# Required action:
Starting at the line that contains "pink slope I2:J4", quote every line through the end of the entries, word for word, skipping the pictures.

Object tracking records:
=== Begin Enclosure ===

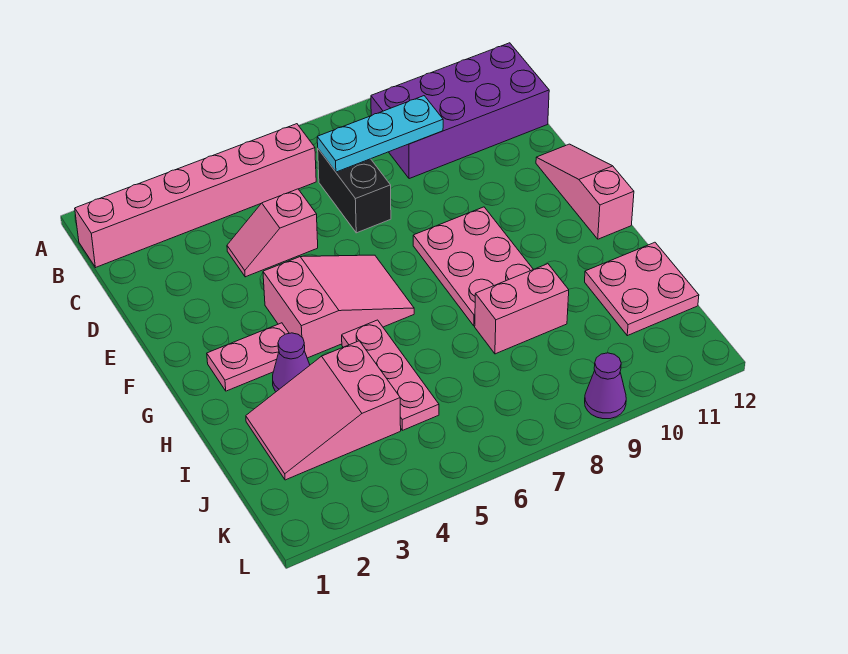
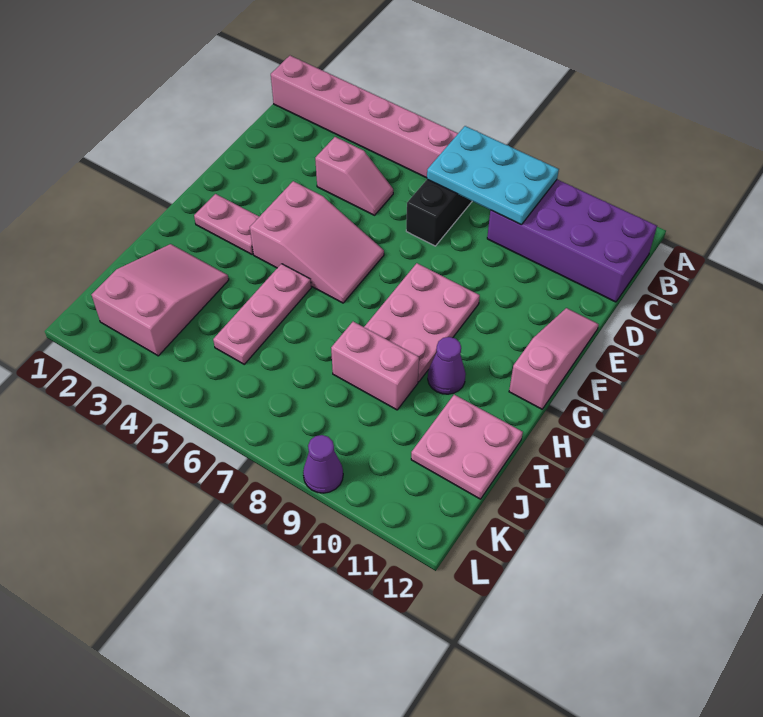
cyan plate C7:C9 level 2 -> cyan plate B7:C9 level 2
pink slope D4:D5 level 1 top 5 -> pink slope D4:D5 level 1 top 4
purple cone H3 level 1 -> purple cone H10 level 1
pink slope I2:J4 level 1 top 4 -> pink slope I2:K3 level 1 top K

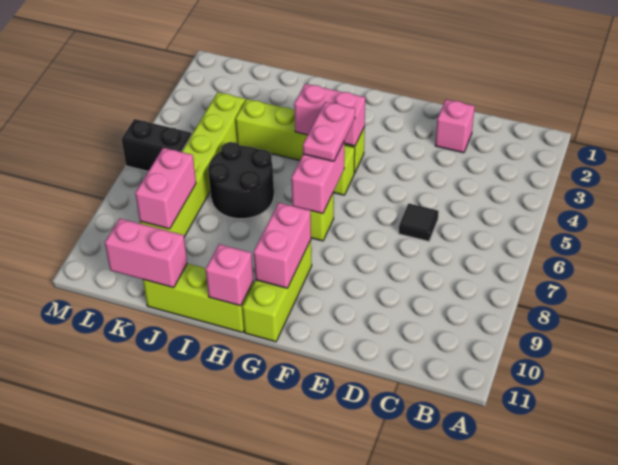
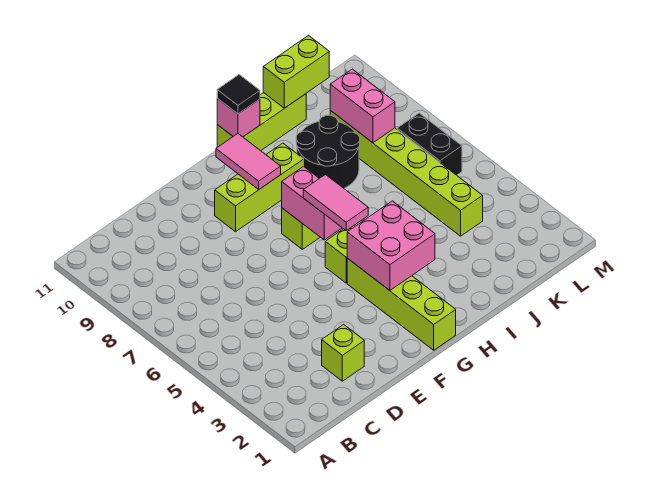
pink brick D2 level 1 -> lime brick D2 level 1
black tile D6 level 1 -> black tile H11 level 3
lime brick G4:J4 level 1 -> lime brick G1:G4 level 1
pink brick G4:H4 level 2 -> pink brick G3:H4 level 2
pink plate G5:G6 level 3 -> pink tile G5:G6 level 3
lime brick G9:G11 level 1 -> lime brick F9:H9 level 1
pink brick G9:G10 level 2 -> pink tile G9:G10 level 2
black round brick I6:J7 level 1 -> black round brick I8:J9 level 1
pink brick J11:K11 level 2 -> lime brick J11:K11 level 2
black brick L6:M6 level 1 -> black brick L6:L7 level 1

=== End Enclosure ===

# Written response:
pink slope I2:J4 level 1 top 4 -> pink slope I2:K3 level 1 top K

pink brick D2 level 1 -> lime brick D2 level 1
black tile D6 level 1 -> black tile H11 level 3
lime brick G4:J4 level 1 -> lime brick G1:G4 level 1
pink brick G4:H4 level 2 -> pink brick G3:H4 level 2
pink plate G5:G6 level 3 -> pink tile G5:G6 level 3
lime brick G9:G11 level 1 -> lime brick F9:H9 level 1
pink brick G9:G10 level 2 -> pink tile G9:G10 level 2
black round brick I6:J7 level 1 -> black round brick I8:J9 level 1
pink brick J11:K11 level 2 -> lime brick J11:K11 level 2
black brick L6:M6 level 1 -> black brick L6:L7 level 1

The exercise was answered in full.